What is needed> Pick every line with "yellow" from the material below.

[Supplied material Boundary: Start]

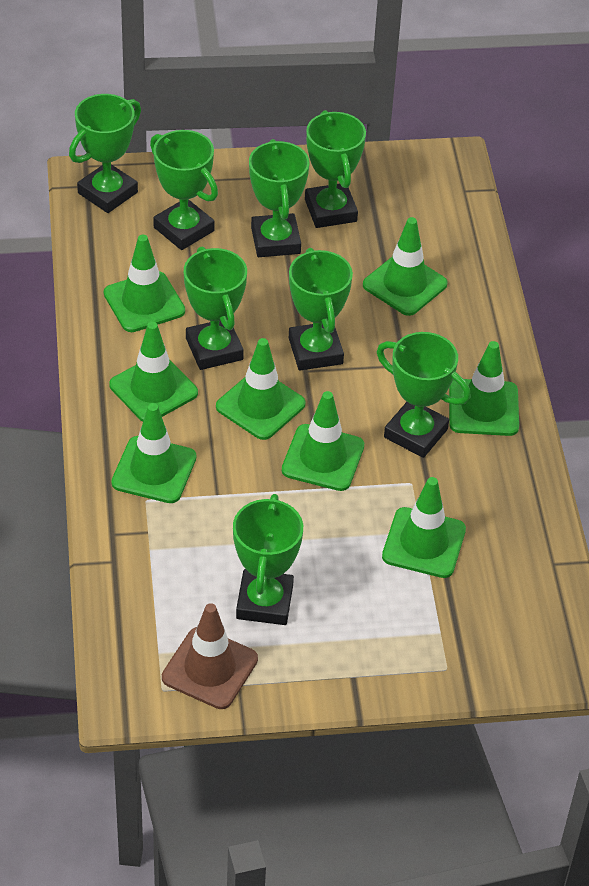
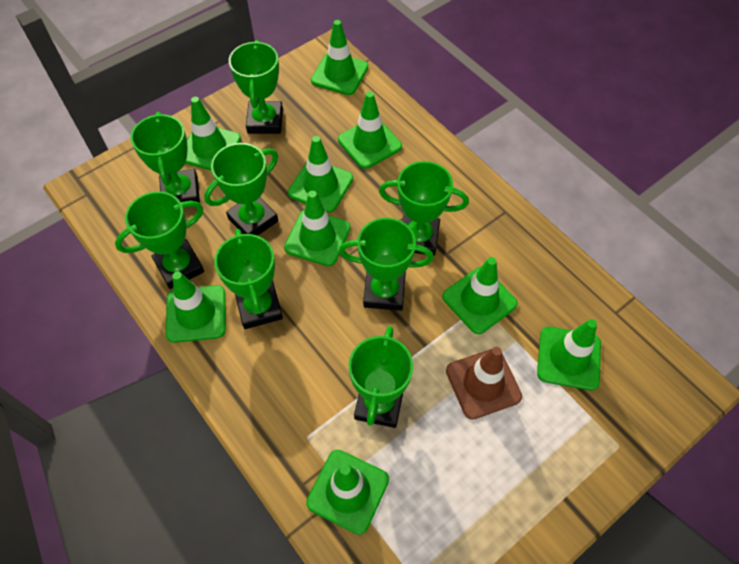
green traffic cone: 8 -> 9

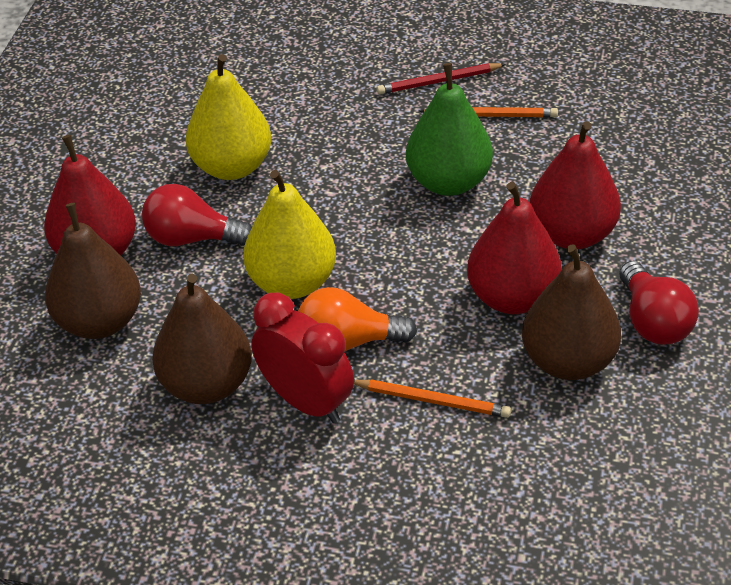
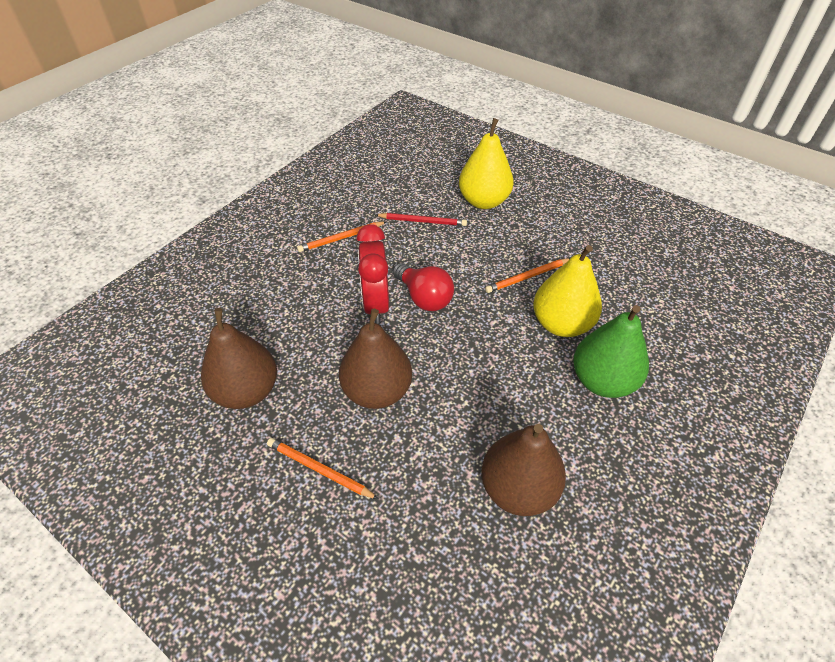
orange light bulb: 1 -> 0
orange pencil: 2 -> 3
red light bulb: 2 -> 1
red pear: 3 -> 0

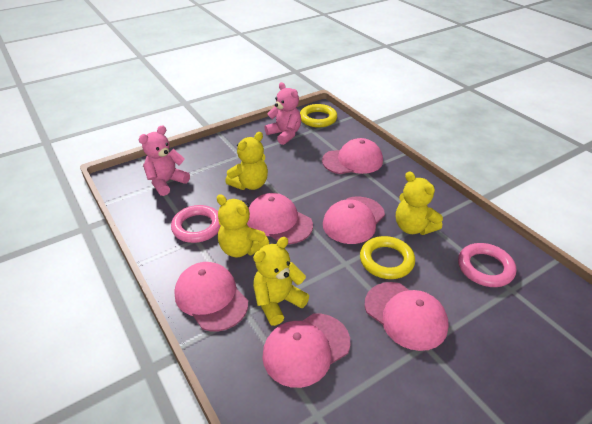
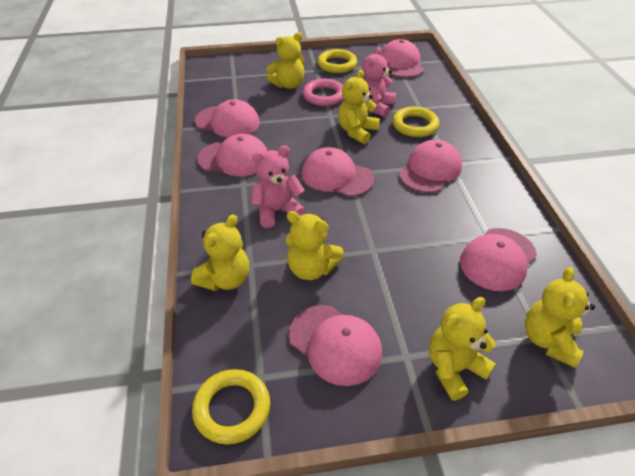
pink cap: 6 -> 7
pink ring: 2 -> 1
yellow ring: 2 -> 3
yellow teddy bear: 4 -> 6

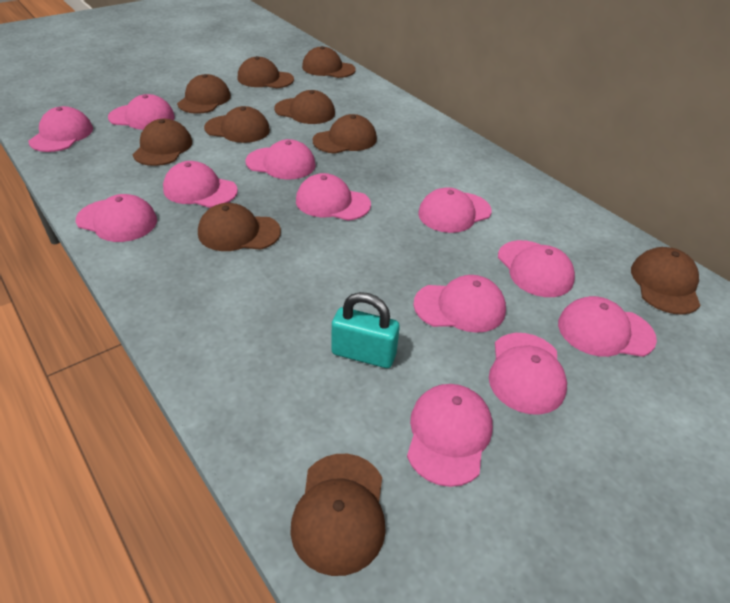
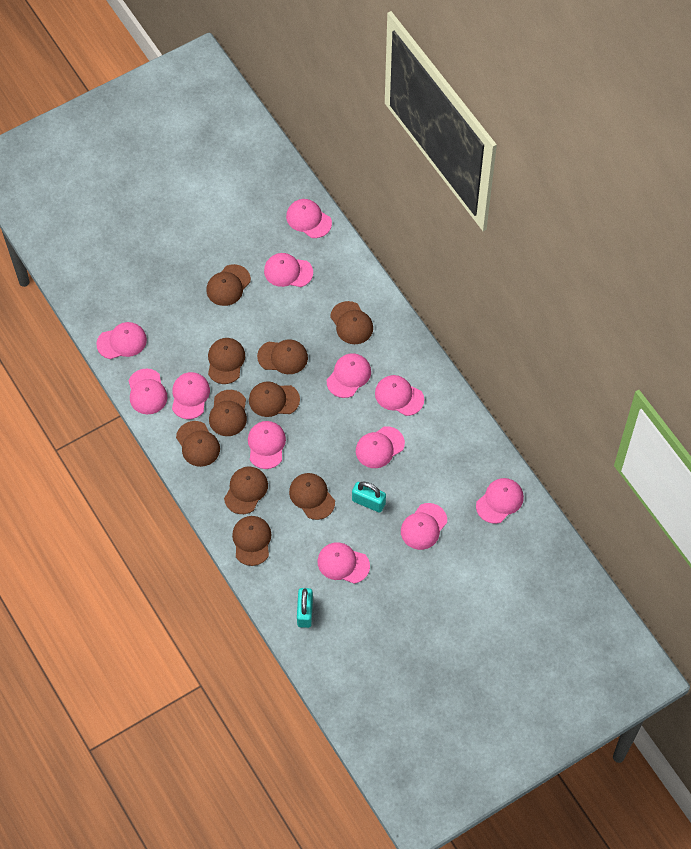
turquoise padlock: 1 -> 2

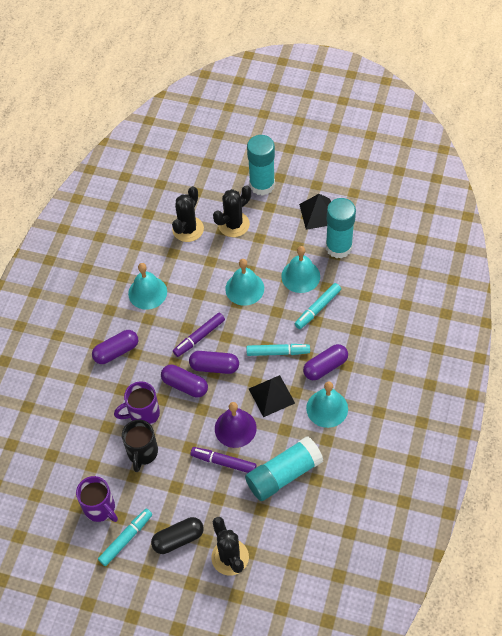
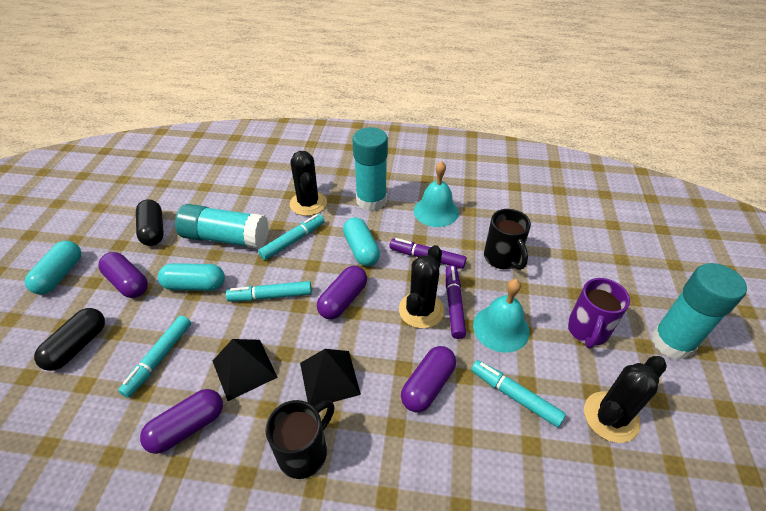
black capsule: 1 -> 2
black mug: 1 -> 2
purple bell: 1 -> 0
purple mug: 2 -> 1
turquoise bell: 4 -> 2
turquoise capsule: 0 -> 3
turquoise marker: 3 -> 4

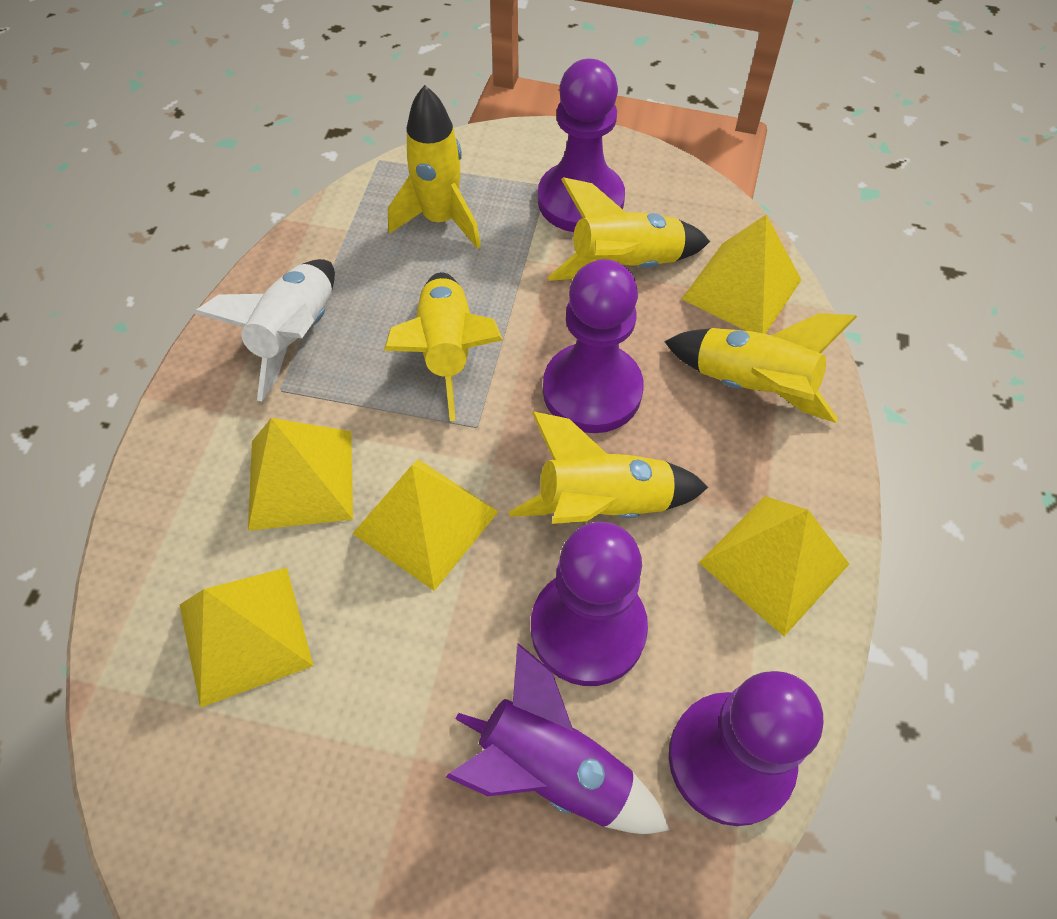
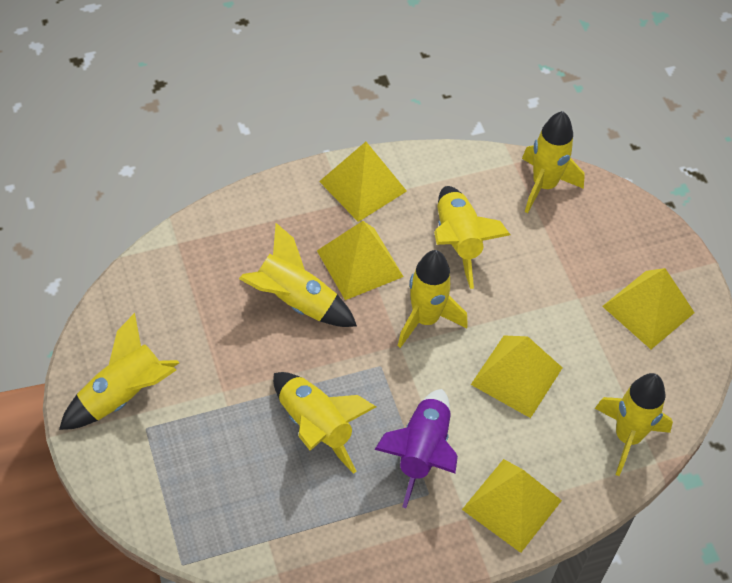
purple pawn: 4 -> 0
white rocket: 1 -> 0
yellow rocket: 5 -> 7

[Supplied material Boundary: End]

Solution to the problem>
yellow ring: 2 -> 3
yellow teddy bear: 4 -> 6
yellow rocket: 5 -> 7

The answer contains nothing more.